» About this exercise: Every line below from the one with "TP1: test point (5V) -> none" through the one with "C4: none -> 33uF (plus FWD, minus 5V)" should be retyped exactly, both ends included; no other lines and no pictures.

-*-

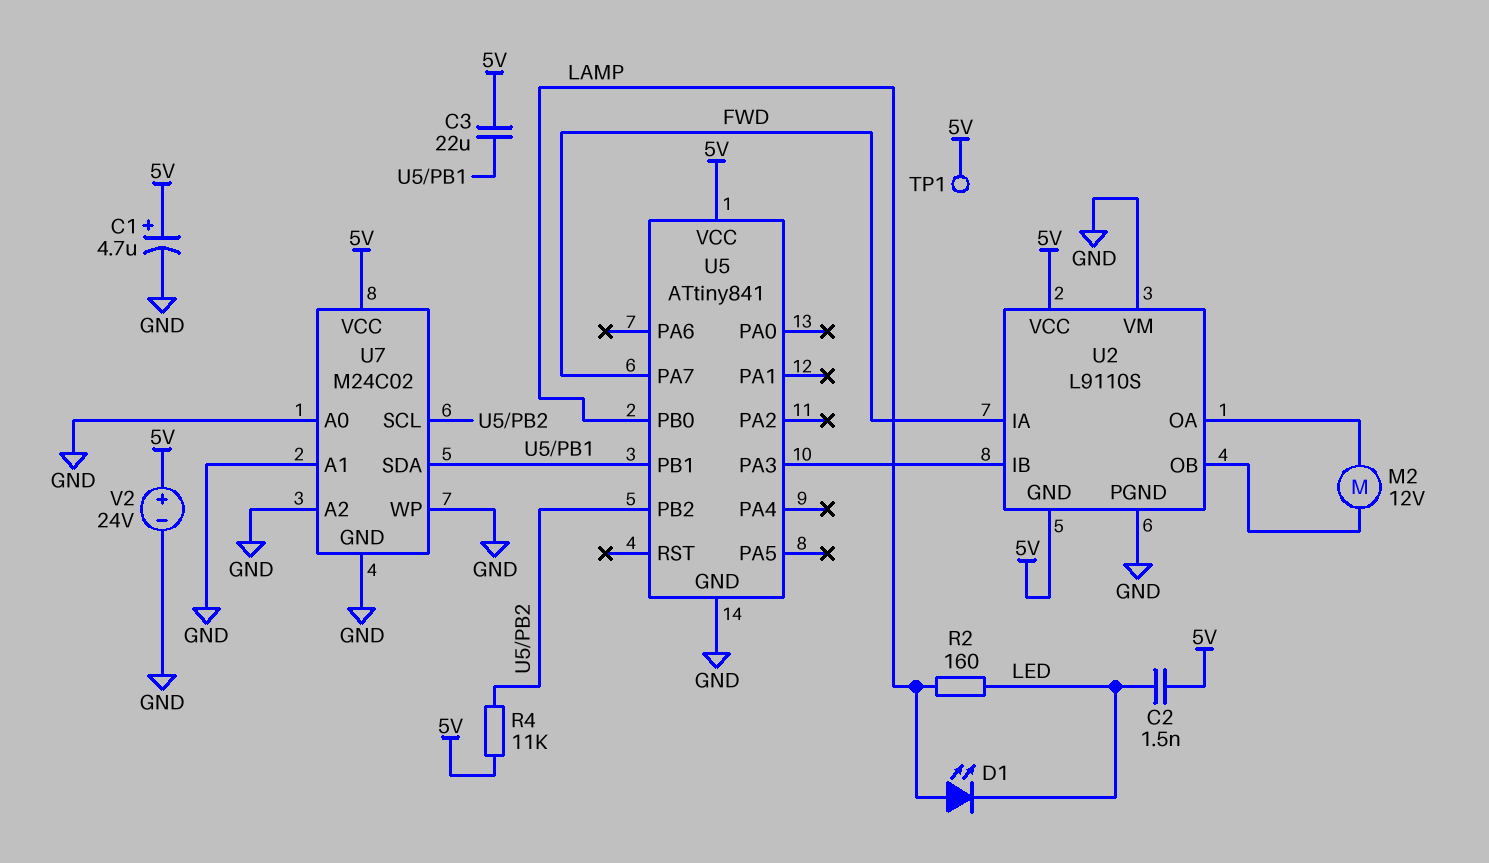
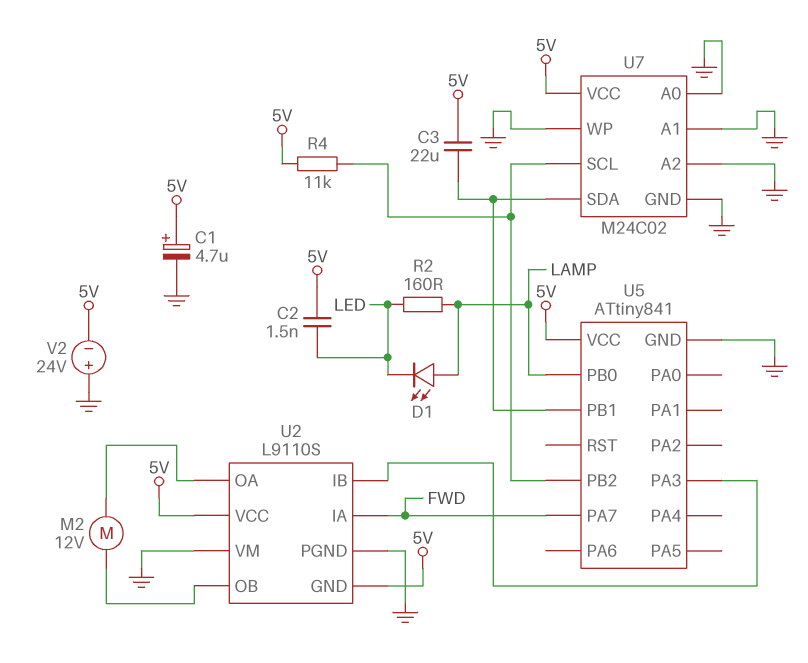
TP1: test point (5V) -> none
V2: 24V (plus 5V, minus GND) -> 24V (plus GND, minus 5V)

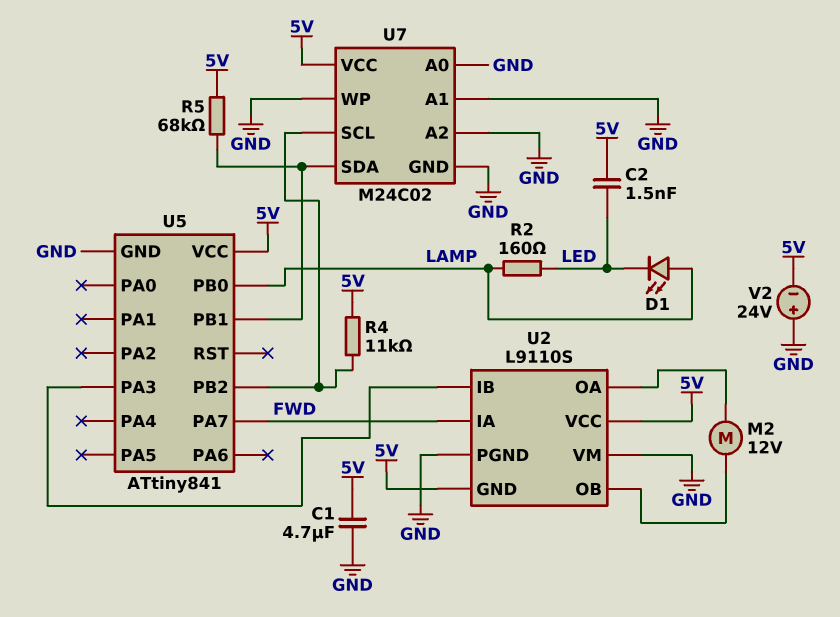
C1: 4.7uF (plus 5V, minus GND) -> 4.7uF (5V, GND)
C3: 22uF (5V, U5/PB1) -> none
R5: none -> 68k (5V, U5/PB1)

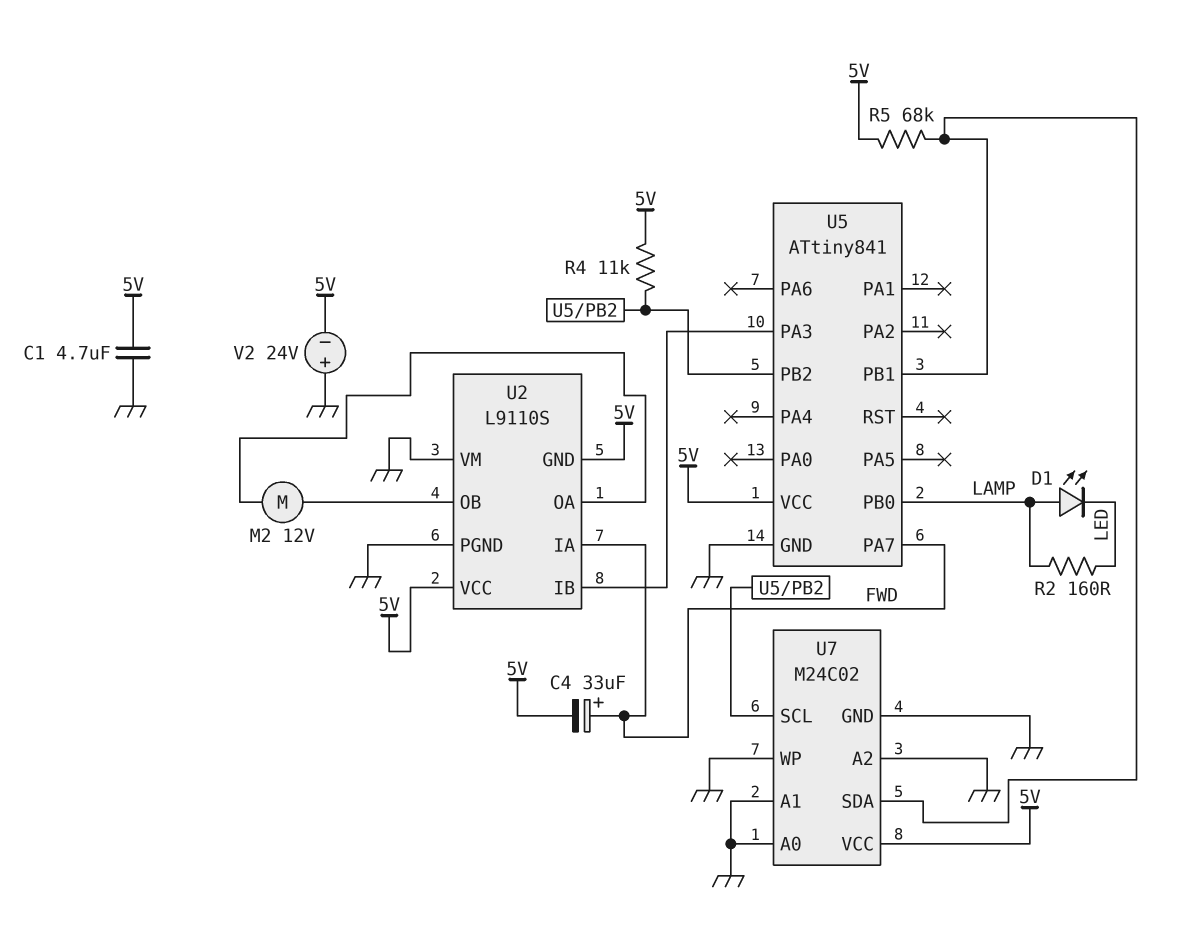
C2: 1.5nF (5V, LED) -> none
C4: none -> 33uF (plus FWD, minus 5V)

-*-

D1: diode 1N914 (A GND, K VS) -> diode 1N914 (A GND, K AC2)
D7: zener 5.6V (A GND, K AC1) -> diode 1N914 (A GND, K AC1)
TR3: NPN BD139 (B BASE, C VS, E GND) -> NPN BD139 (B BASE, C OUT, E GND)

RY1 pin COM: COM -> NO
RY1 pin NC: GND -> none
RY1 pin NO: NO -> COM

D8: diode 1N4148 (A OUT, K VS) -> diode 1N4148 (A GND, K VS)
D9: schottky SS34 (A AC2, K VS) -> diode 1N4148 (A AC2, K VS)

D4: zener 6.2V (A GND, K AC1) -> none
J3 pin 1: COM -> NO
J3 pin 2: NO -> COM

-*-

» Written response:
TP1: test point (5V) -> none
V2: 24V (plus 5V, minus GND) -> 24V (plus GND, minus 5V)

C1: 4.7uF (plus 5V, minus GND) -> 4.7uF (5V, GND)
C3: 22uF (5V, U5/PB1) -> none
R5: none -> 68k (5V, U5/PB1)

C2: 1.5nF (5V, LED) -> none
C4: none -> 33uF (plus FWD, minus 5V)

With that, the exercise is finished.